#### TASK PROMPT:
Lines outside the range are not wanted. Give again exactly the lines between the line holding "U18: NOT CD4069" and the line holding "U53: AND 74LS08", inclusive, from the listing below.

#### SOURCE RECORDS:

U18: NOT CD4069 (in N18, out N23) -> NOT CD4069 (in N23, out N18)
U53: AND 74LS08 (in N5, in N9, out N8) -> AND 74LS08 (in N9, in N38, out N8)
* * *
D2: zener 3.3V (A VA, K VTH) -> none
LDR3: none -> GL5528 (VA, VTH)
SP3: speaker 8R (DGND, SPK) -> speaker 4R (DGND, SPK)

#### REPLY TO THE EXERCISE:
U18: NOT CD4069 (in N18, out N23) -> NOT CD4069 (in N23, out N18)
U53: AND 74LS08 (in N5, in N9, out N8) -> AND 74LS08 (in N9, in N38, out N8)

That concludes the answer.